AIM OF THE EXERCISE
In the listing below, print exactly the lines between the line holding "blue pot: 12 -> 10" and the line holding "turquoise tape: 5 -> 8", inclusive, and no more.

LISTED RECORDS
★ ★ ★ ★ ★ ★ ★
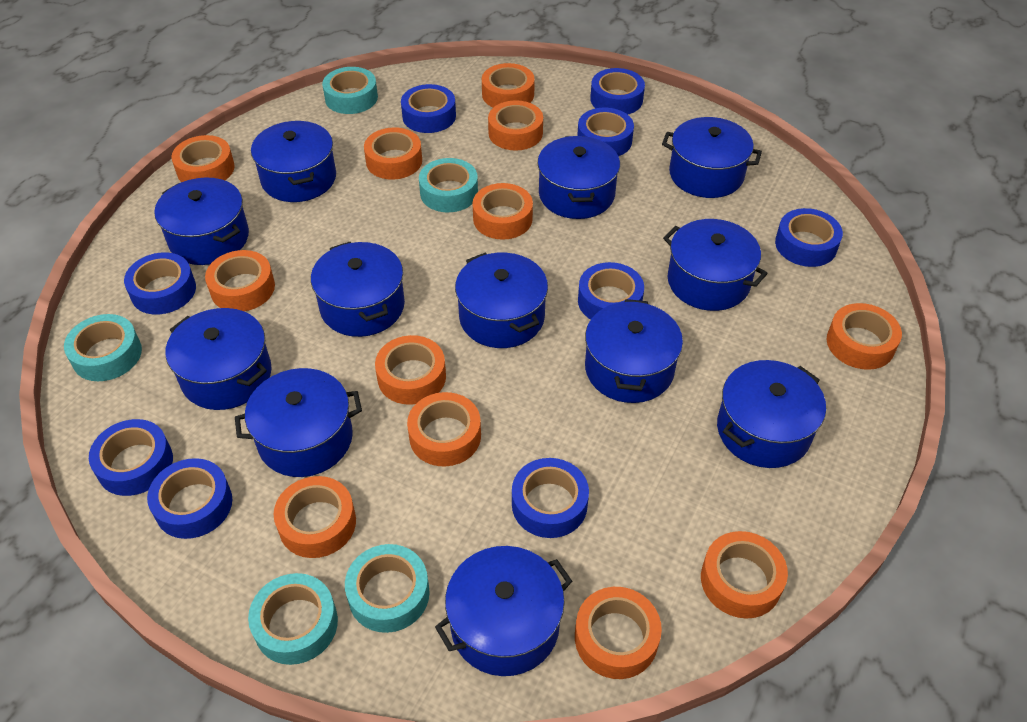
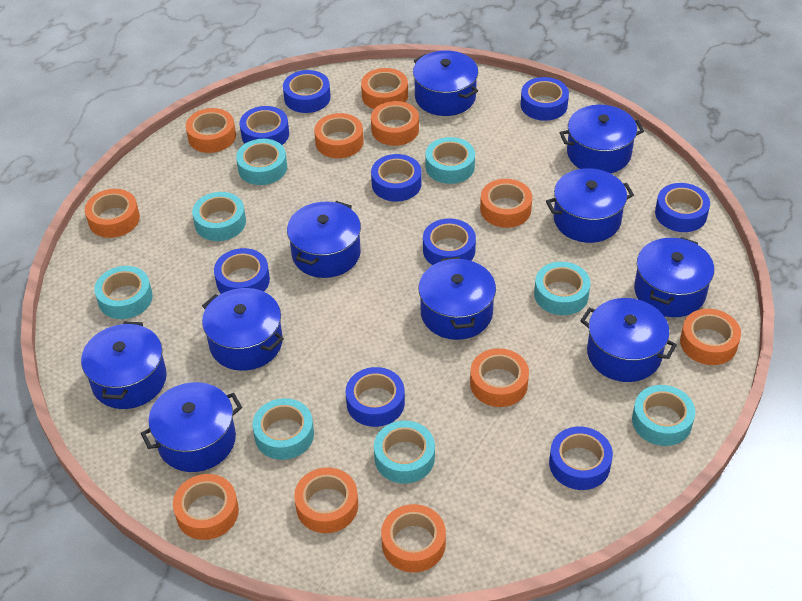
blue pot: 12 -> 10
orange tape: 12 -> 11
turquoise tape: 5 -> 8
★ ★ ★ ★ ★ ★ ★
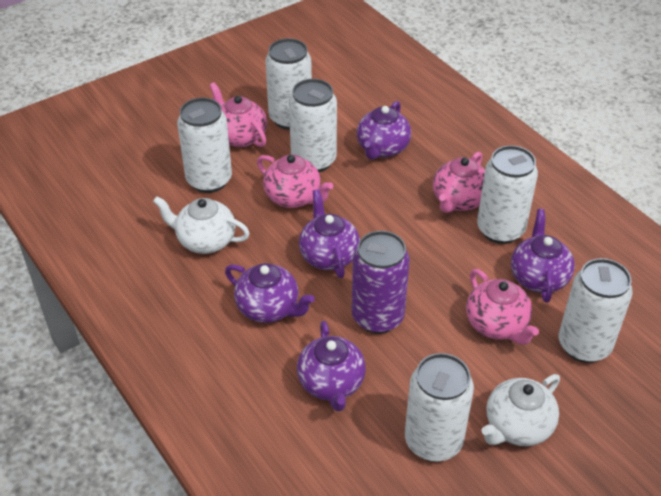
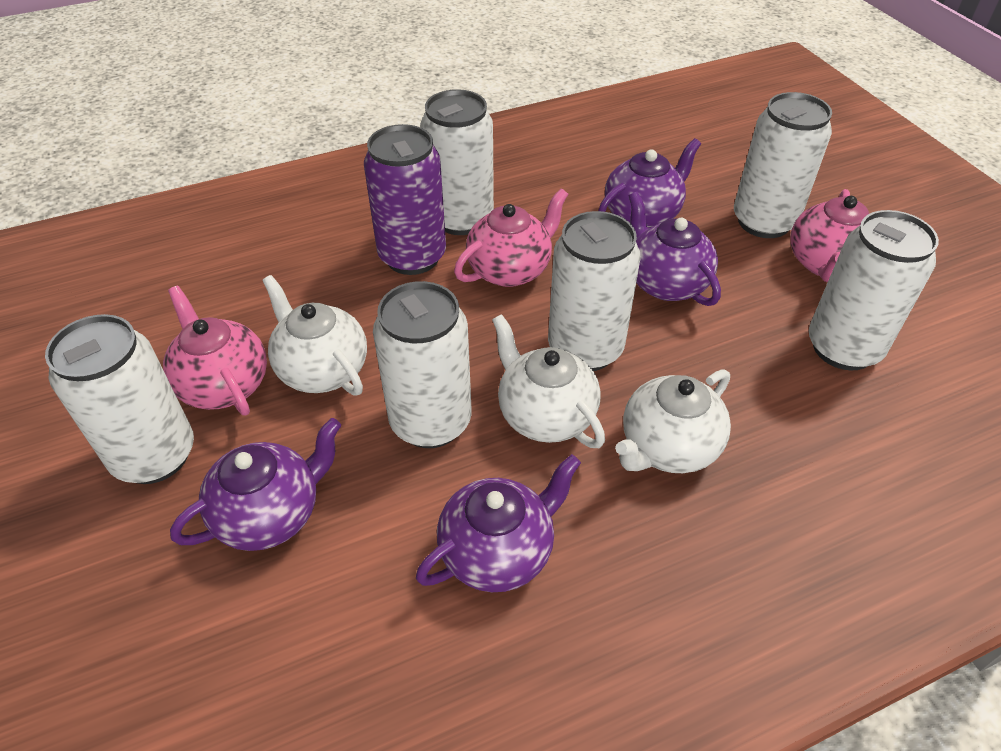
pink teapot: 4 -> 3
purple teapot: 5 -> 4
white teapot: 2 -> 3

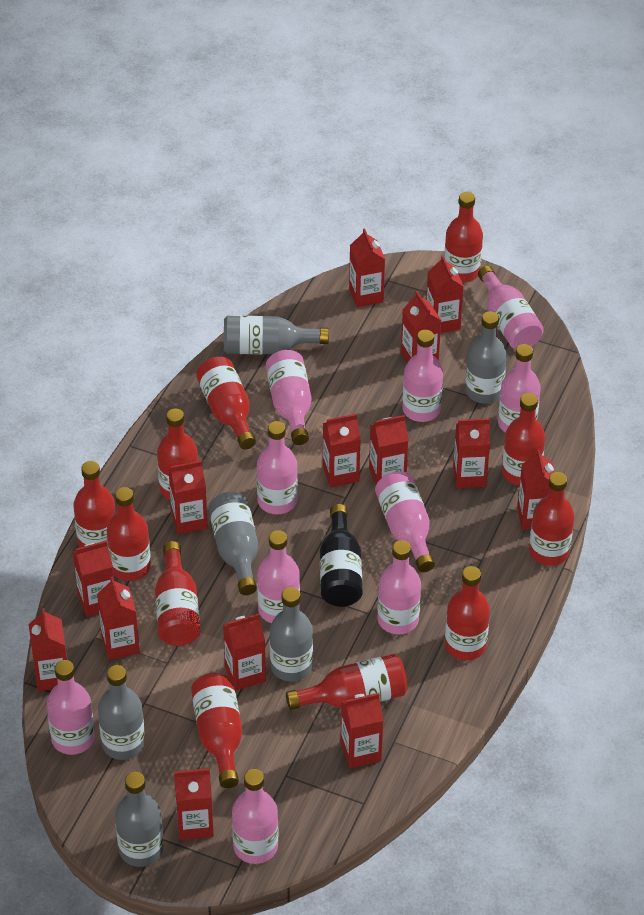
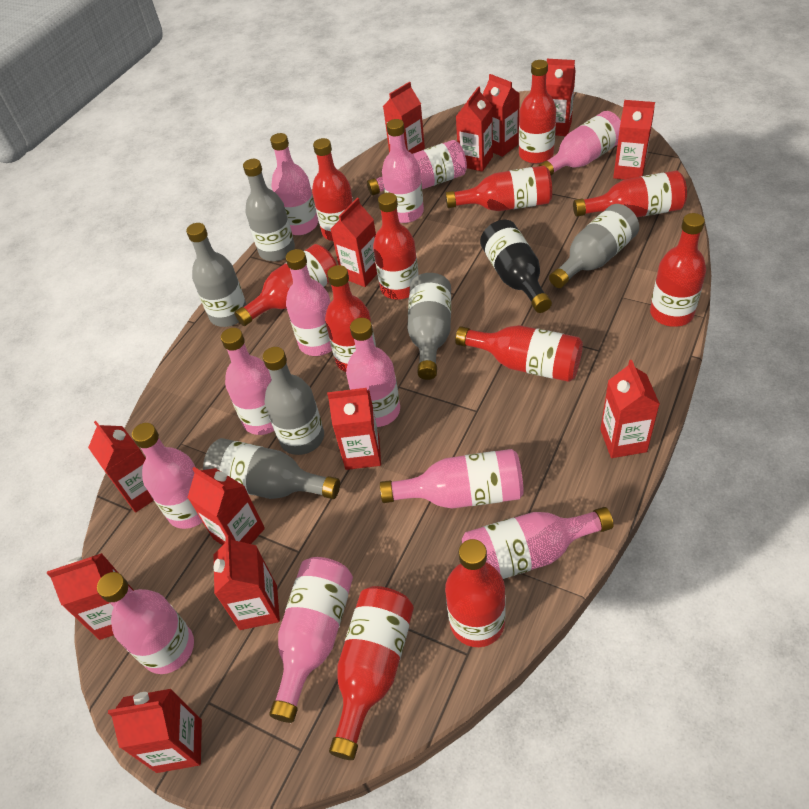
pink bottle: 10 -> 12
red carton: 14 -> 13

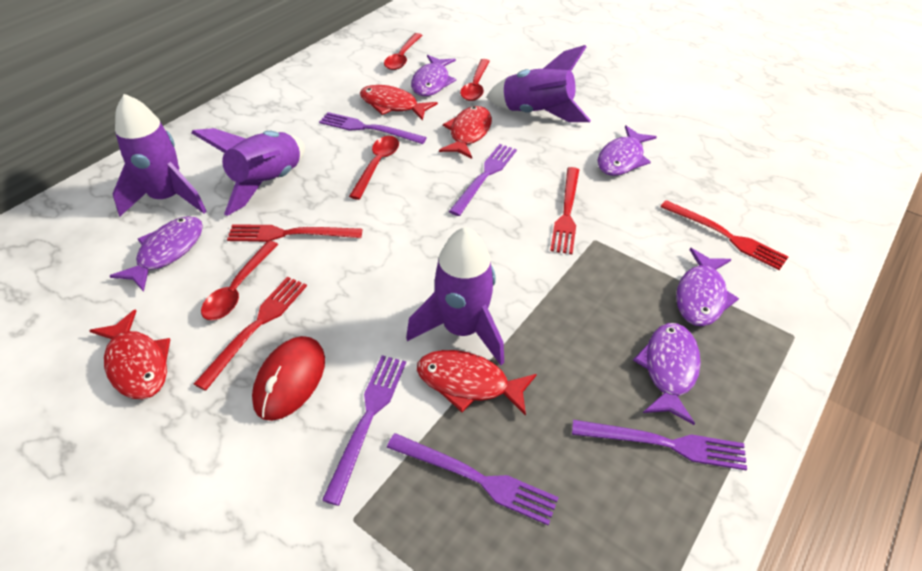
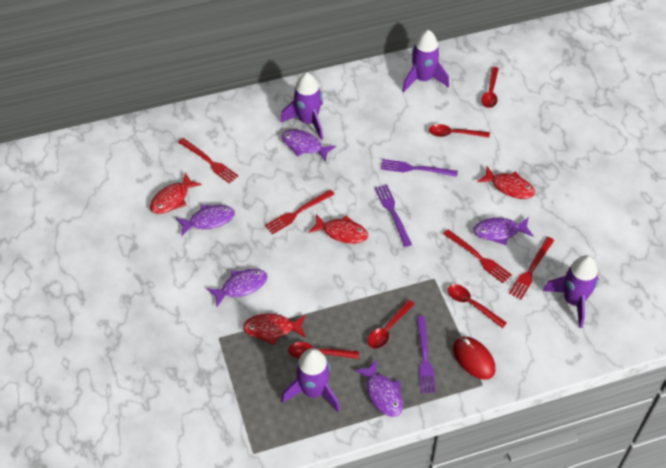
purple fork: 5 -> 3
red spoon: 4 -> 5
★ ★ ★ ★ ★ ★ ★
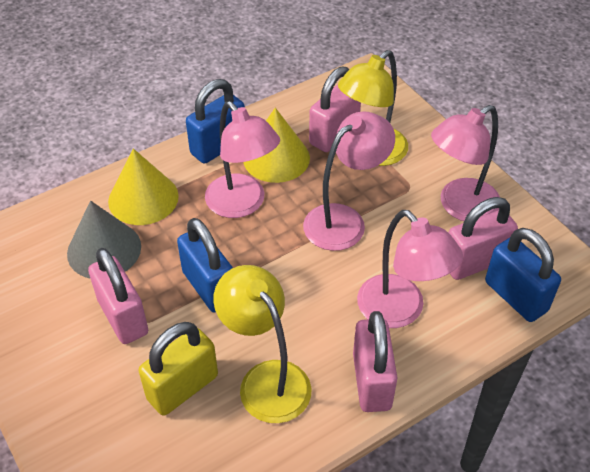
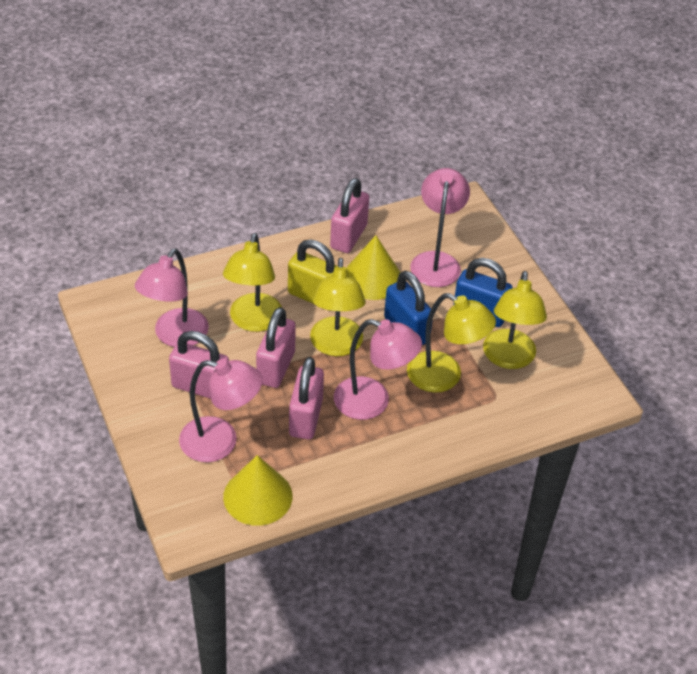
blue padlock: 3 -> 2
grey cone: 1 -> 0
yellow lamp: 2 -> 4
★ ★ ★ ★ ★ ★ ★
FINISHED EXERCISE
blue pot: 12 -> 10
orange tape: 12 -> 11
turquoise tape: 5 -> 8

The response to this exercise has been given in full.